Exercise data:
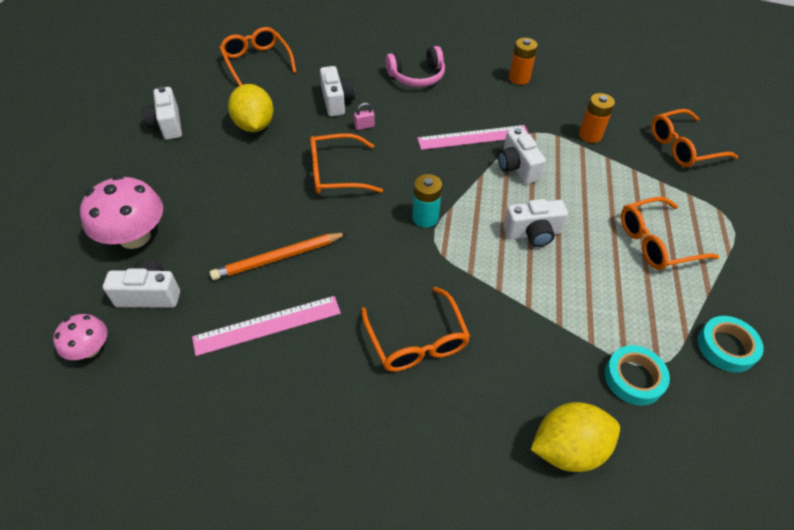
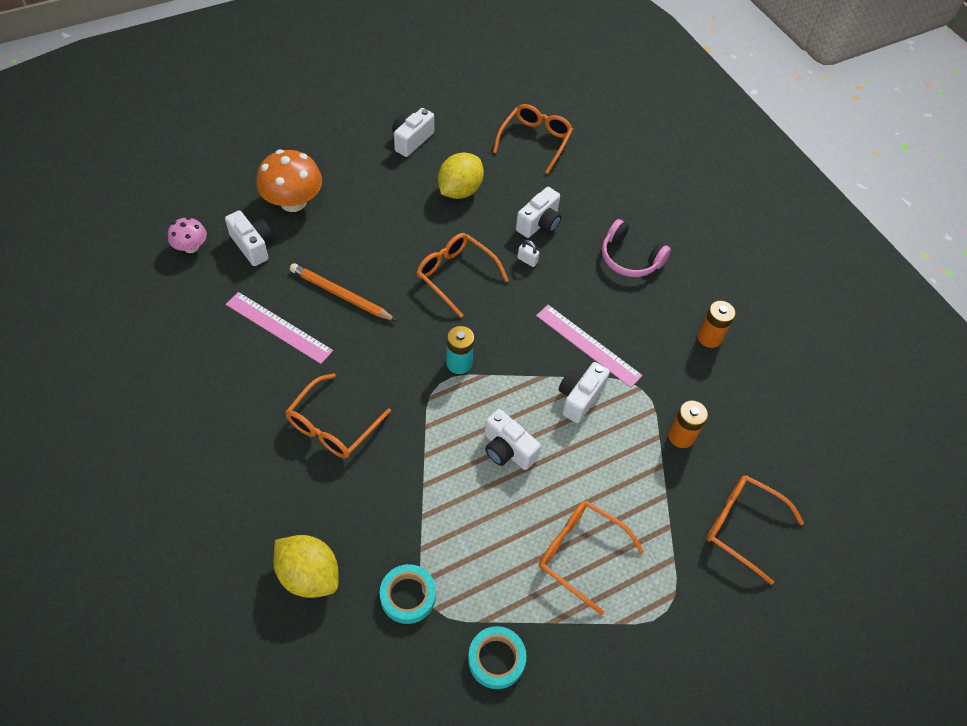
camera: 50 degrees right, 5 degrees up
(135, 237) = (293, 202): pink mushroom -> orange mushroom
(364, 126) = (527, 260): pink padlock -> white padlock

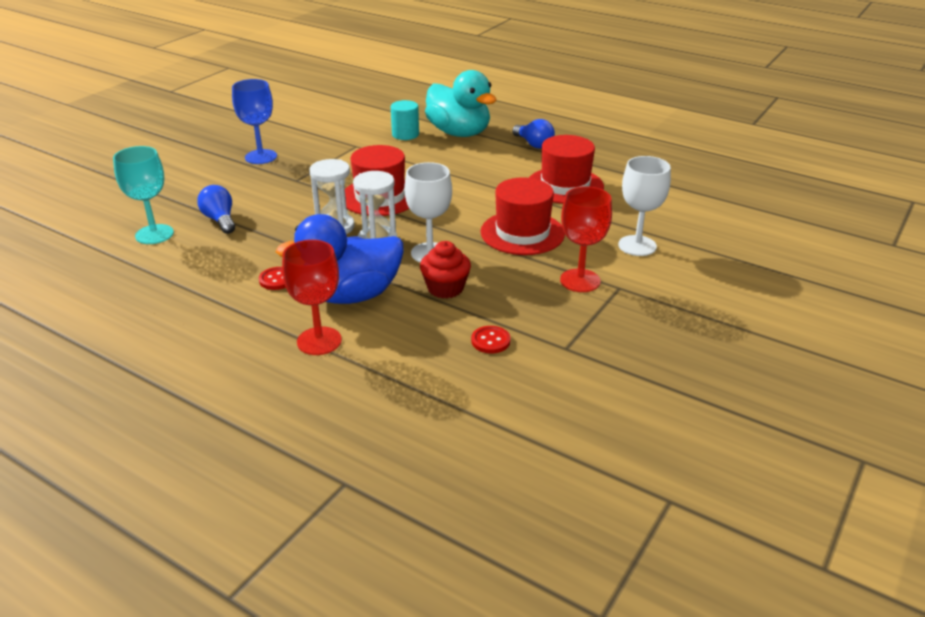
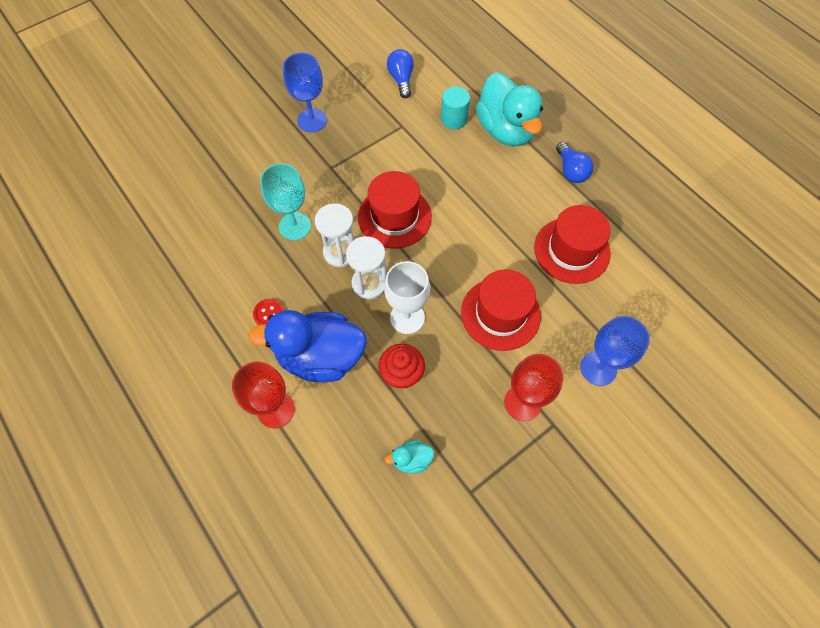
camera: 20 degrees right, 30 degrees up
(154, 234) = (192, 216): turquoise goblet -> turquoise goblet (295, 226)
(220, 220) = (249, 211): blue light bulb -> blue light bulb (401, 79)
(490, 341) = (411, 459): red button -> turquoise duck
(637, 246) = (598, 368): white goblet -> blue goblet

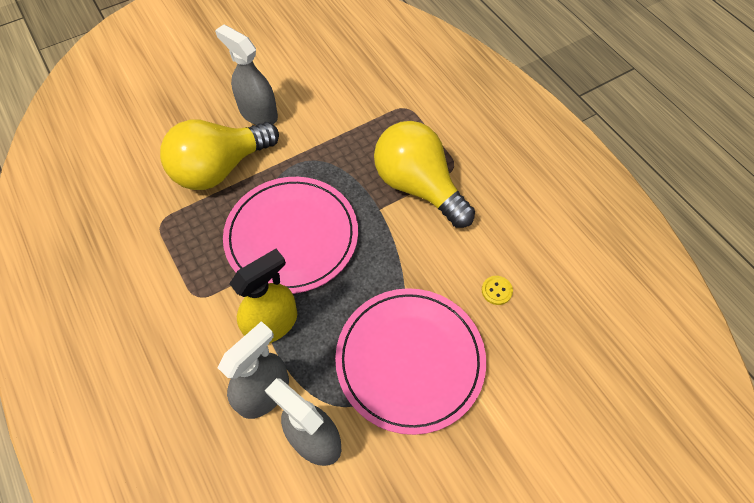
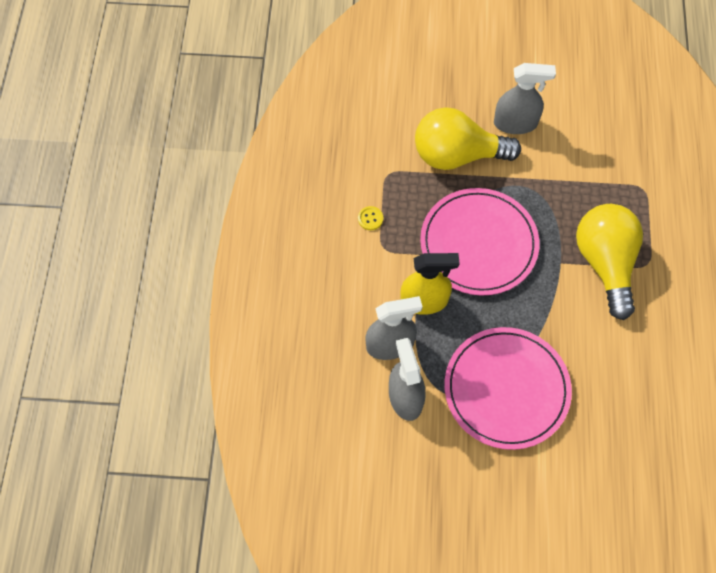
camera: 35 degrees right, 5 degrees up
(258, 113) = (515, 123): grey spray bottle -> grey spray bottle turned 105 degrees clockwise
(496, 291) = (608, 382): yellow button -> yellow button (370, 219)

...

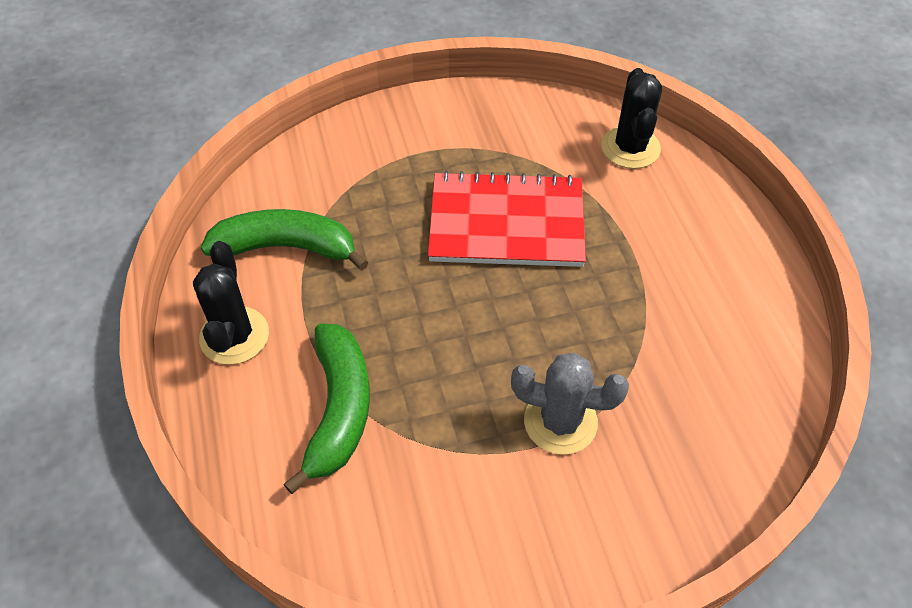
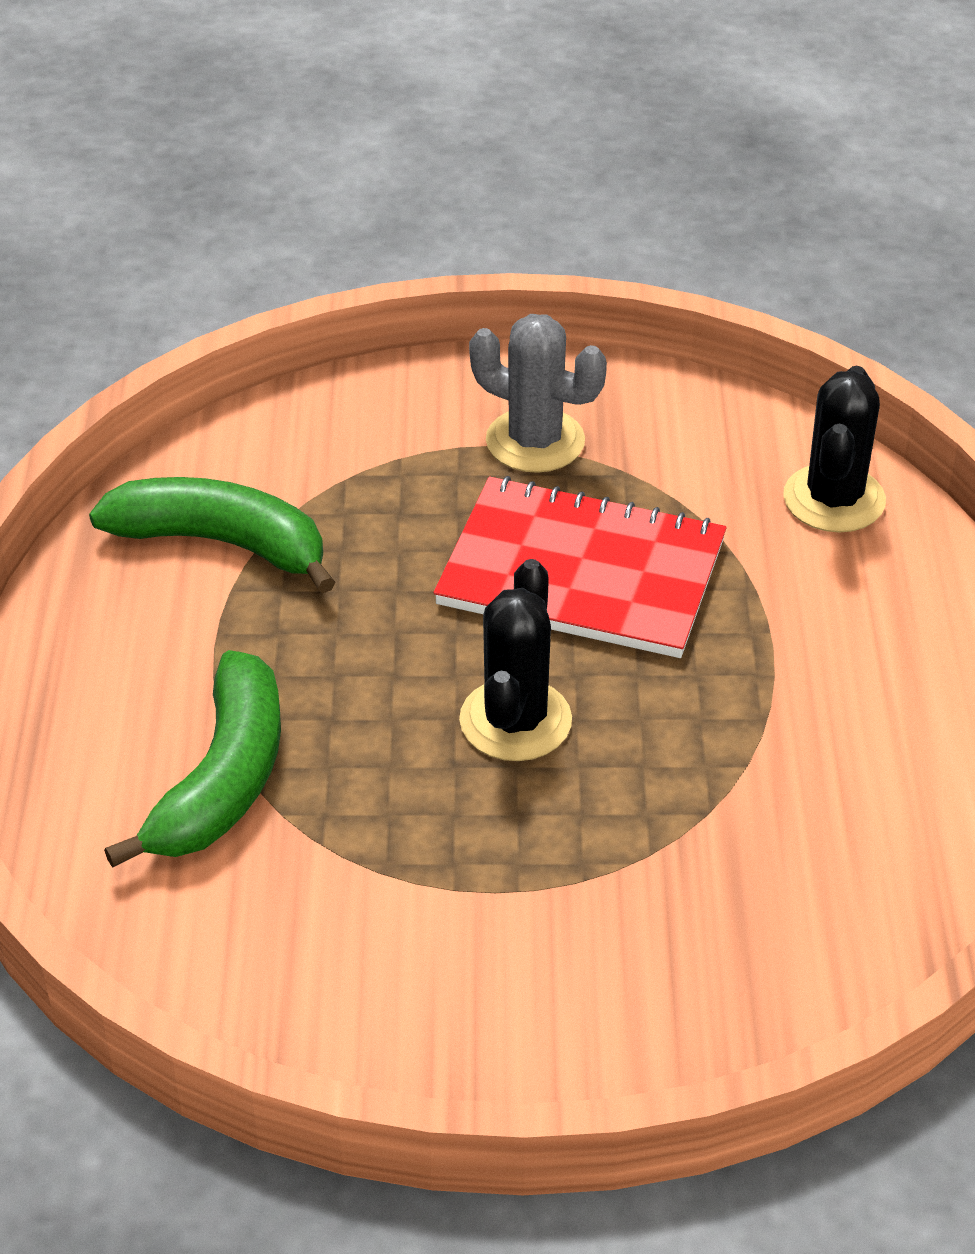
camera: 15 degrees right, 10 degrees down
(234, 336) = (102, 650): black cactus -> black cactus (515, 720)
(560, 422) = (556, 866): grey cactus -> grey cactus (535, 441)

What you are asked to do: Copy only this from above: the line containing "(135, 237) = (293, 202): pink", the line containing "(496, 291) = (608, 382): yellow", and all lines between, printed exactly. Leave out the pictures.

Answer to this exercise:
(135, 237) = (293, 202): pink mushroom -> orange mushroom
(364, 126) = (527, 260): pink padlock -> white padlock

camera: 20 degrees right, 30 degrees up
(154, 234) = (192, 216): turquoise goblet -> turquoise goblet (295, 226)
(220, 220) = (249, 211): blue light bulb -> blue light bulb (401, 79)
(490, 341) = (411, 459): red button -> turquoise duck
(637, 246) = (598, 368): white goblet -> blue goblet

camera: 35 degrees right, 5 degrees up
(258, 113) = (515, 123): grey spray bottle -> grey spray bottle turned 105 degrees clockwise
(496, 291) = (608, 382): yellow button -> yellow button (370, 219)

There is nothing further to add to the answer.